## REQUIRED ACTION:
Without omitting anything, copy the data exactly.
[[ INFORMATION PROVIDED, beginning ]]
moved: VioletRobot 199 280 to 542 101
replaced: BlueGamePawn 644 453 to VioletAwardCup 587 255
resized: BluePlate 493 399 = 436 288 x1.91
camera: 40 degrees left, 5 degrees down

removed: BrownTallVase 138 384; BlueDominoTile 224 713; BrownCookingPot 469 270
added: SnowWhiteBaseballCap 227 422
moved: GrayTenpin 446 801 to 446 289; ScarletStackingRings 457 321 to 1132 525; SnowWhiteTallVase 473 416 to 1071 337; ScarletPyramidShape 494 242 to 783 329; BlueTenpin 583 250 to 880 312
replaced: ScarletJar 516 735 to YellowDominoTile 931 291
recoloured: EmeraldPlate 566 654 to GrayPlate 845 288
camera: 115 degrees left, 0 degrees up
[[ INFORMATION PROVIDED, end ]]
## ANSWER:
moved: VioletRobot 199 280 to 542 101
replaced: BlueGamePawn 644 453 to VioletAwardCup 587 255
resized: BluePlate 493 399 = 436 288 x1.91
camera: 40 degrees left, 5 degrees down

removed: BrownTallVase 138 384; BlueDominoTile 224 713; BrownCookingPot 469 270
added: SnowWhiteBaseballCap 227 422
moved: GrayTenpin 446 801 to 446 289; ScarletStackingRings 457 321 to 1132 525; SnowWhiteTallVase 473 416 to 1071 337; ScarletPyramidShape 494 242 to 783 329; BlueTenpin 583 250 to 880 312
replaced: ScarletJar 516 735 to YellowDominoTile 931 291
recoloured: EmeraldPlate 566 654 to GrayPlate 845 288
camera: 115 degrees left, 0 degrees up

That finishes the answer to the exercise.